*** Opening DATA ***

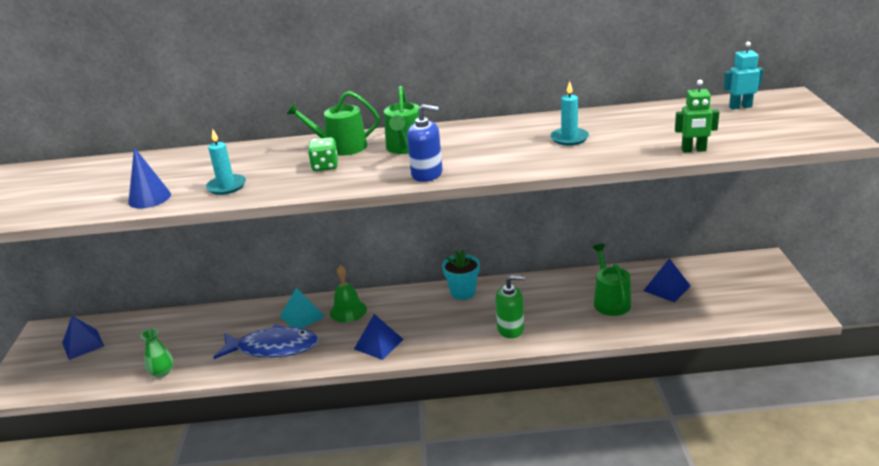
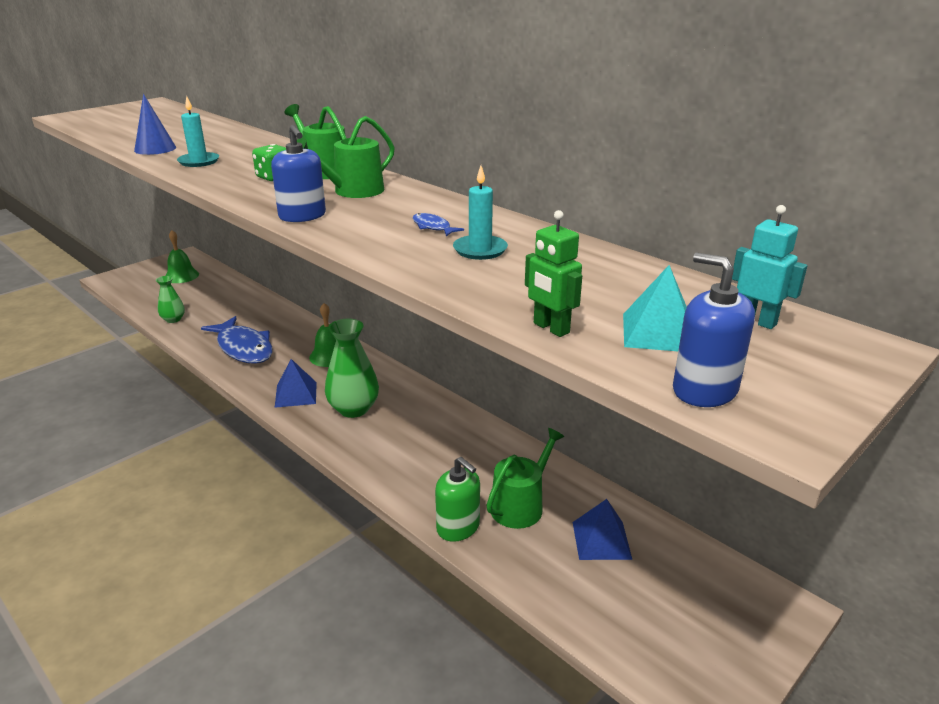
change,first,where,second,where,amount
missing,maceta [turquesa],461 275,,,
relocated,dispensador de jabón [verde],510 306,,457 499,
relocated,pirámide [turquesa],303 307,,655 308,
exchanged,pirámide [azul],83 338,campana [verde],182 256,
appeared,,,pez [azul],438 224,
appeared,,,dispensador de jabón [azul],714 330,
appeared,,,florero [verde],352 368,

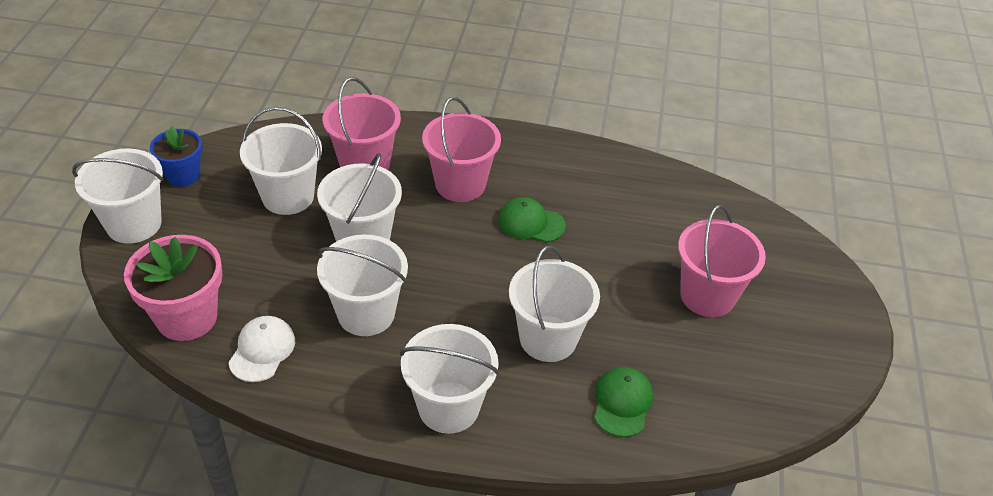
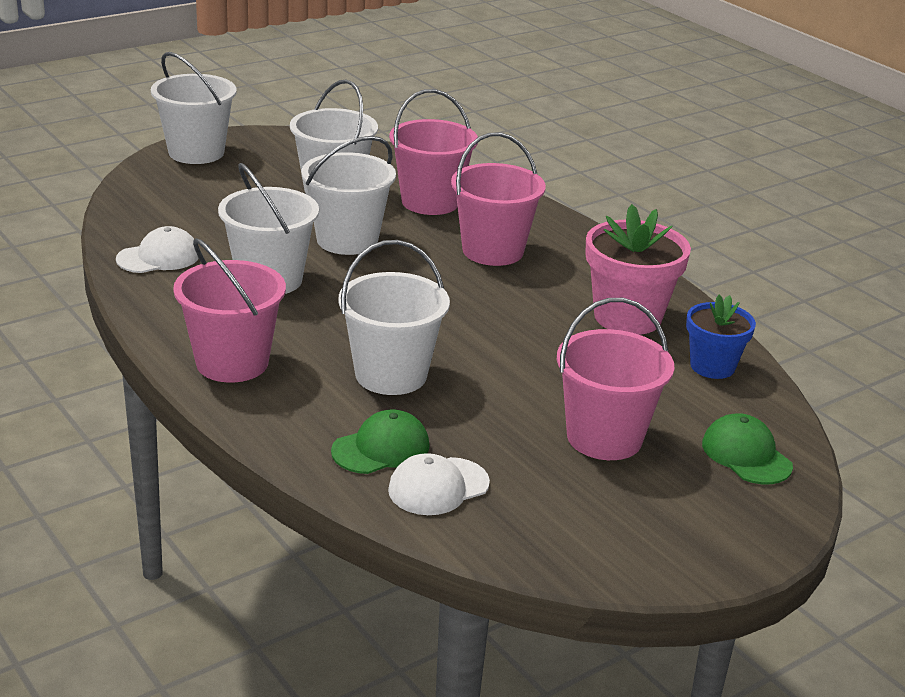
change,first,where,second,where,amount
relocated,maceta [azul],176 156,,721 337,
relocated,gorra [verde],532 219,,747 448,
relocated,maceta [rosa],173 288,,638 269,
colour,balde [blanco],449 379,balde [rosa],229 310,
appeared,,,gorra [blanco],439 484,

*** Closing DATA ***

◆ AIM OF THE EXERCISE: The records above need to be reproduced exactly, with all images omitted.

◆ FINISHED TASK:
change,first,where,second,where,amount
missing,maceta [turquesa],461 275,,,
relocated,dispensador de jabón [verde],510 306,,457 499,
relocated,pirámide [turquesa],303 307,,655 308,
exchanged,pirámide [azul],83 338,campana [verde],182 256,
appeared,,,pez [azul],438 224,
appeared,,,dispensador de jabón [azul],714 330,
appeared,,,florero [verde],352 368,

change,first,where,second,where,amount
relocated,maceta [azul],176 156,,721 337,
relocated,gorra [verde],532 219,,747 448,
relocated,maceta [rosa],173 288,,638 269,
colour,balde [blanco],449 379,balde [rosa],229 310,
appeared,,,gorra [blanco],439 484,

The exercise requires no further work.